■ **Assigned task**
Your copy should hold every record verbatim and none of the pictures.

(Recorded data)
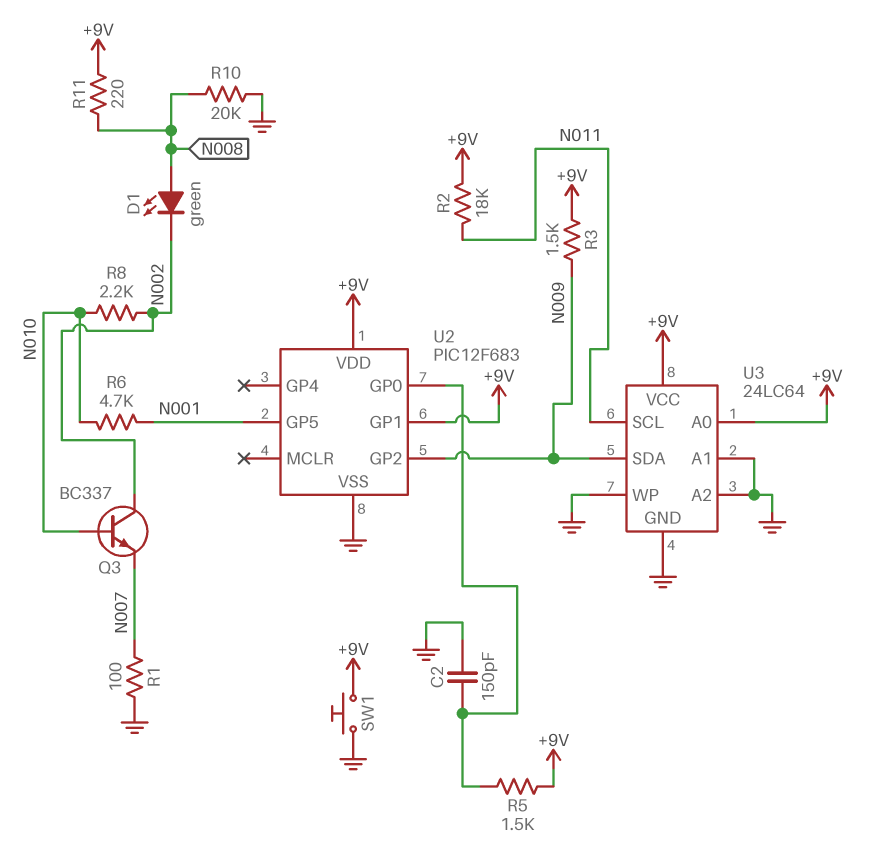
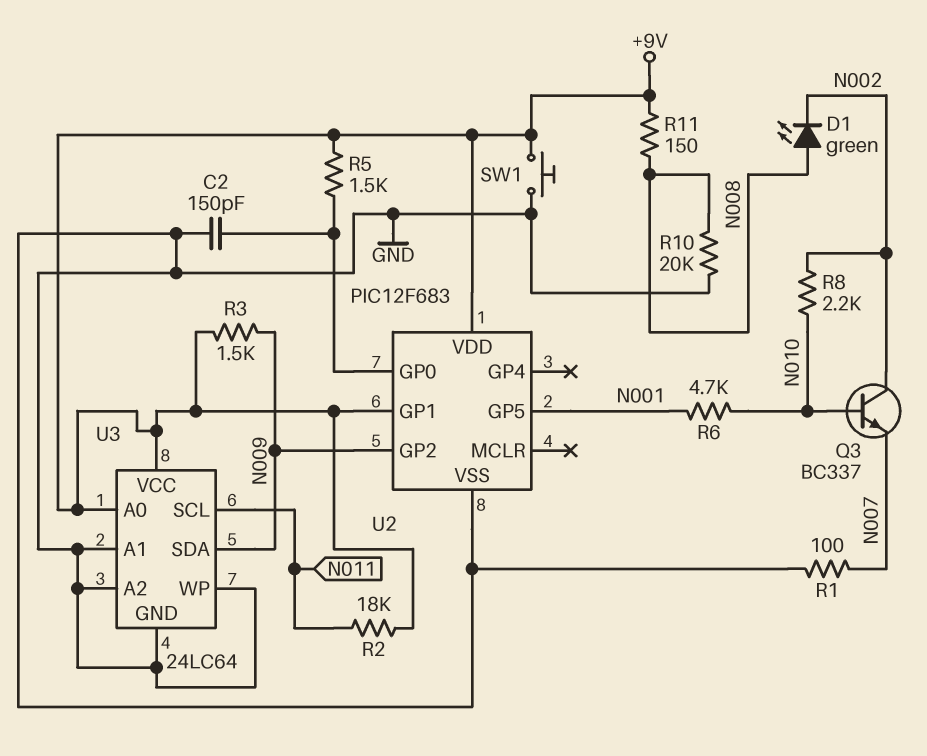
R11: 220 (+9V, N008) -> 150 (+9V, N008)

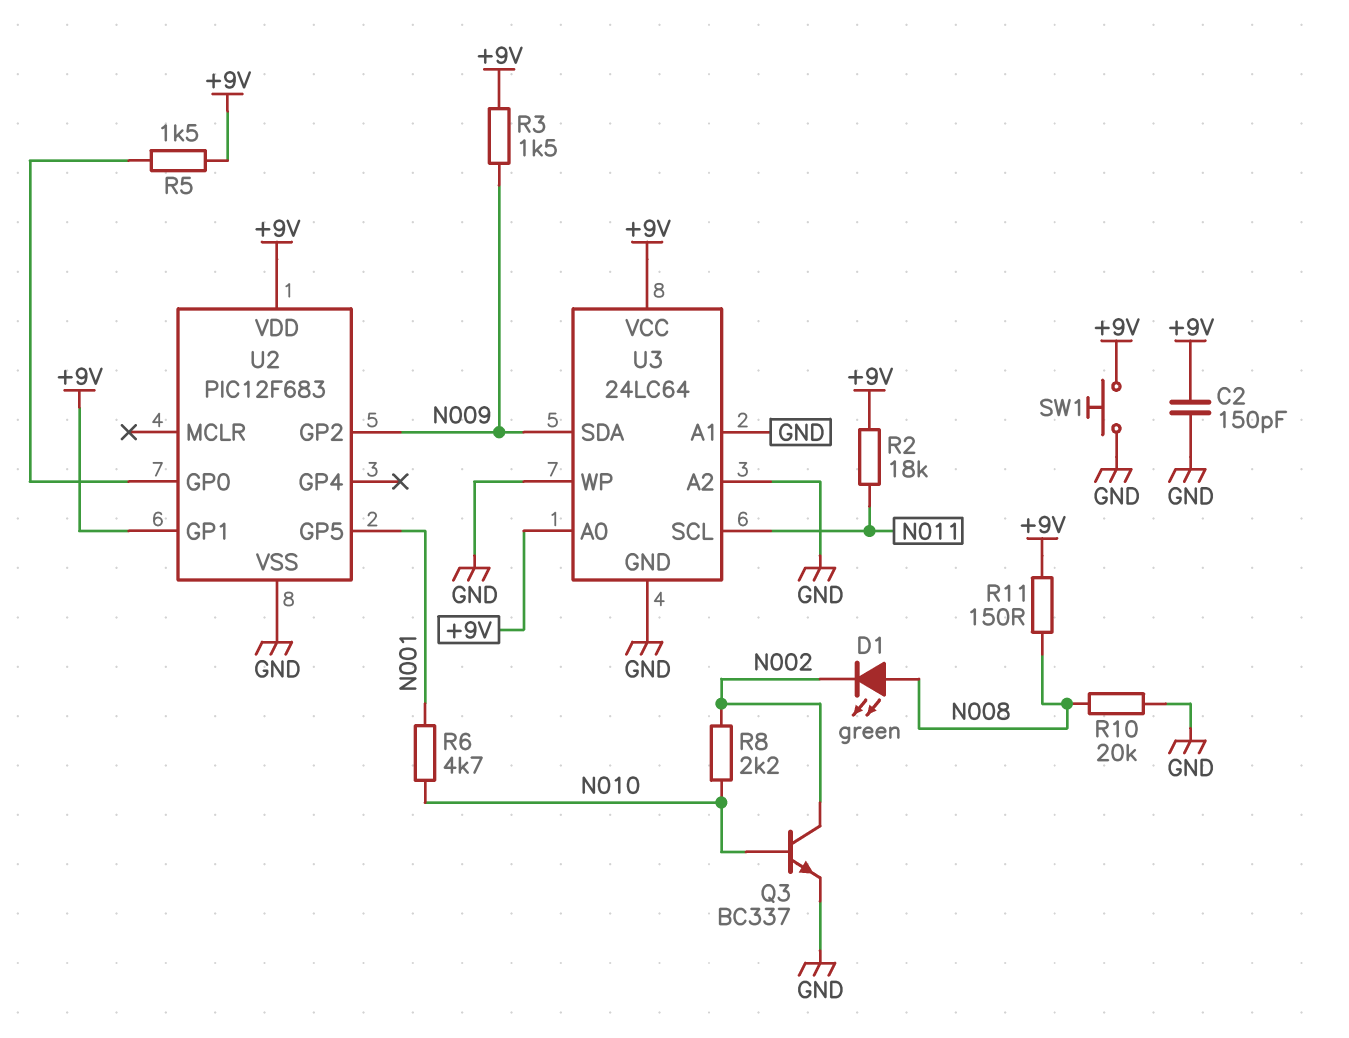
C2: 150pF (GND, U2/GP0) -> 150pF (+9V, GND)
Q3: NPN BC337 (B N010, C N002, E N007) -> NPN BC337 (B N010, C N002, E GND)
R1: 100 (GND, N007) -> none

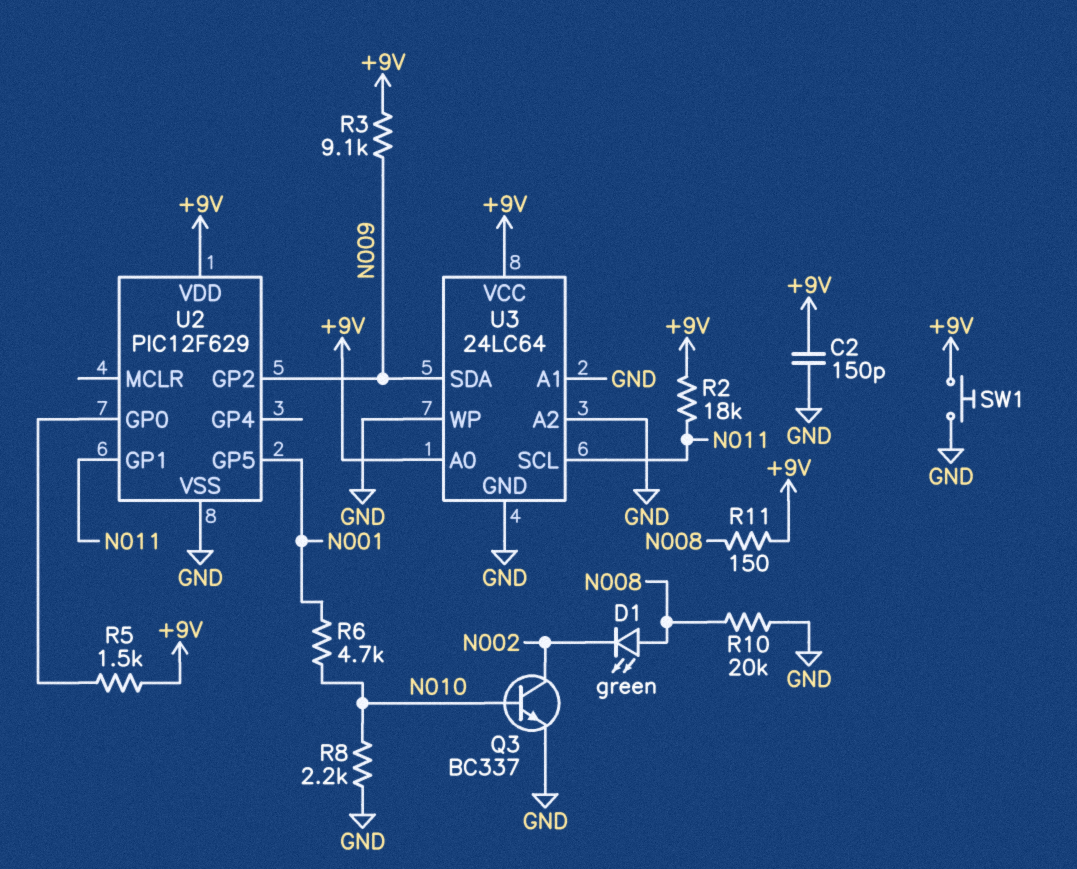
R3: 1.5k (+9V, N009) -> 9.1k (+9V, N009)
R8: 2.2k (N002, N010) -> 2.2k (GND, N010)
U2: PIC12F683 -> PIC12F629
U2 pin GP1: +9V -> N011

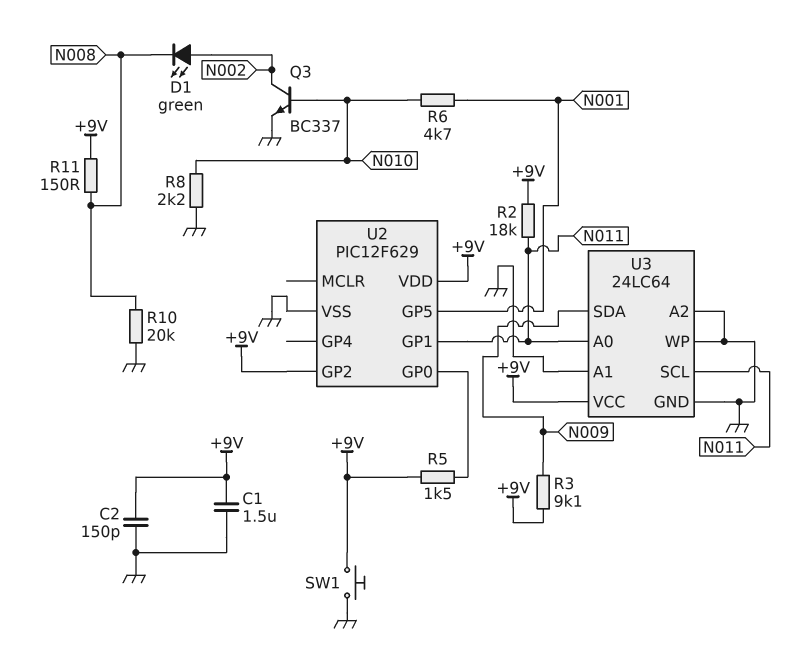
C1: none -> 1.5uF (+9V, GND)
D1: LED green (A N008, K N002) -> LED green (A N002, K N008)
U2 pin GP2: N009 -> +9V
U3 pin A0: +9V -> N011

■ **Answer for the task**
R11: 220 (+9V, N008) -> 150 (+9V, N008)

C2: 150pF (GND, U2/GP0) -> 150pF (+9V, GND)
Q3: NPN BC337 (B N010, C N002, E N007) -> NPN BC337 (B N010, C N002, E GND)
R1: 100 (GND, N007) -> none

R3: 1.5k (+9V, N009) -> 9.1k (+9V, N009)
R8: 2.2k (N002, N010) -> 2.2k (GND, N010)
U2: PIC12F683 -> PIC12F629
U2 pin GP1: +9V -> N011

C1: none -> 1.5uF (+9V, GND)
D1: LED green (A N008, K N002) -> LED green (A N002, K N008)
U2 pin GP2: N009 -> +9V
U3 pin A0: +9V -> N011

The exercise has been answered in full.